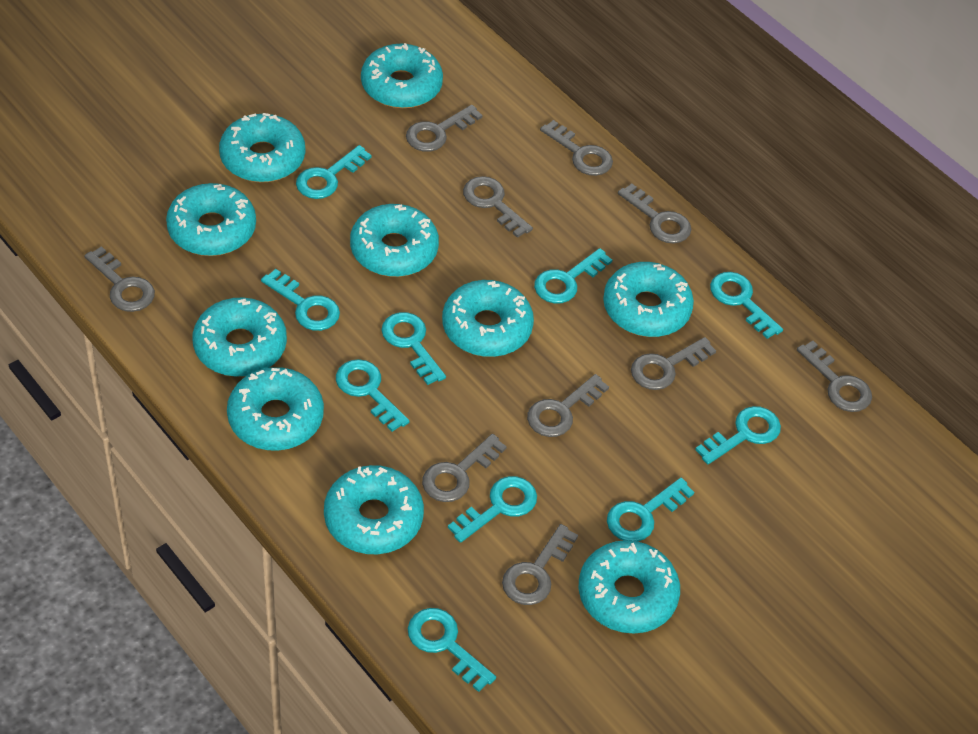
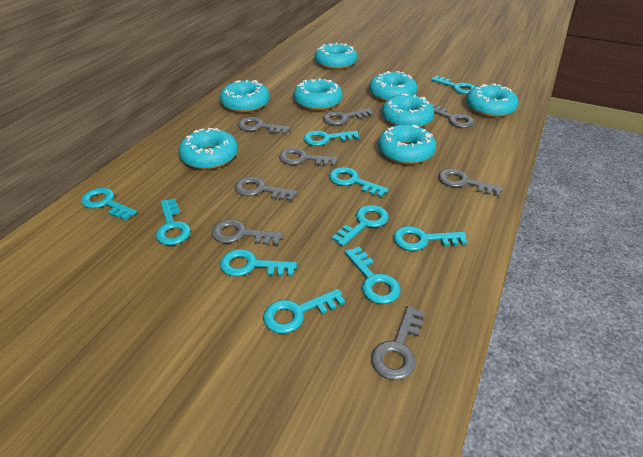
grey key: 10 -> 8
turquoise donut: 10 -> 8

★ ★ ★ ★ ★

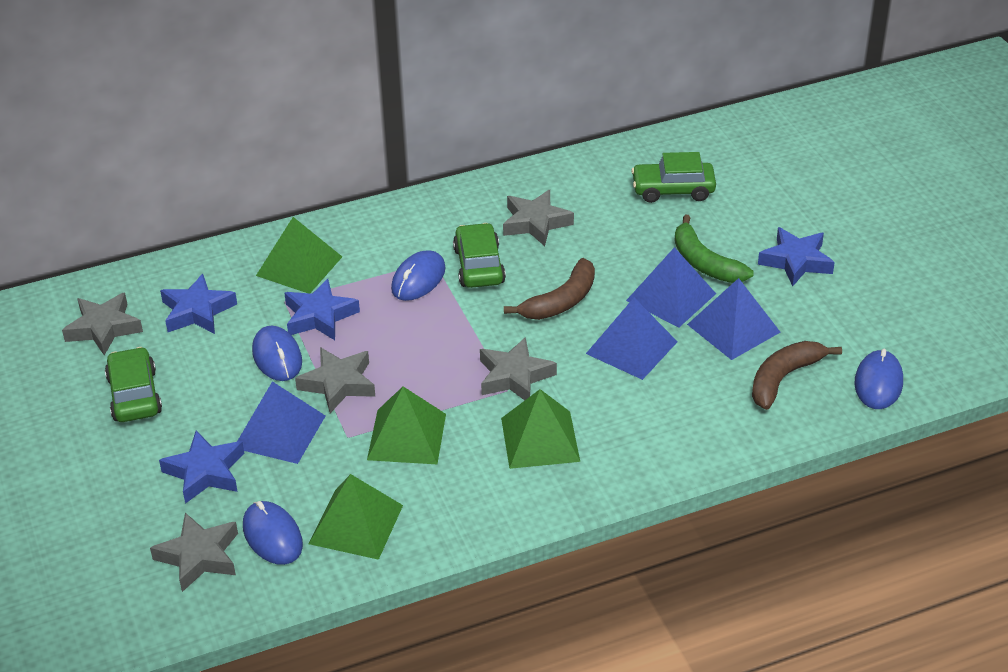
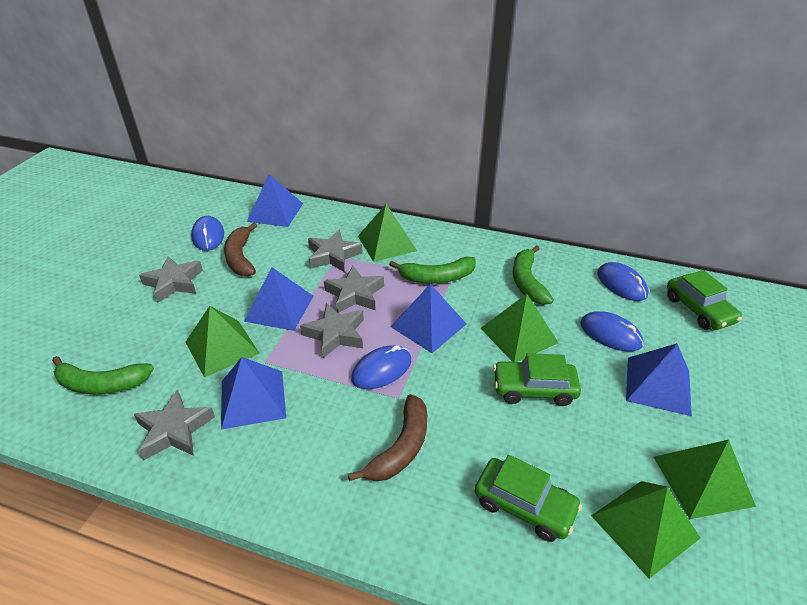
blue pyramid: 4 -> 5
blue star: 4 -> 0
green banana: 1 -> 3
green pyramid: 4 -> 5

★ ★ ★ ★ ★

Within the listing above, extract exactly the lines from the line with "blue pyramid: 4 -> 5" to the line with "green pyramid: 4 -> 5", the two named lines included, and no others.

RESULT OF THIS EXERCISE =
blue pyramid: 4 -> 5
blue star: 4 -> 0
green banana: 1 -> 3
green pyramid: 4 -> 5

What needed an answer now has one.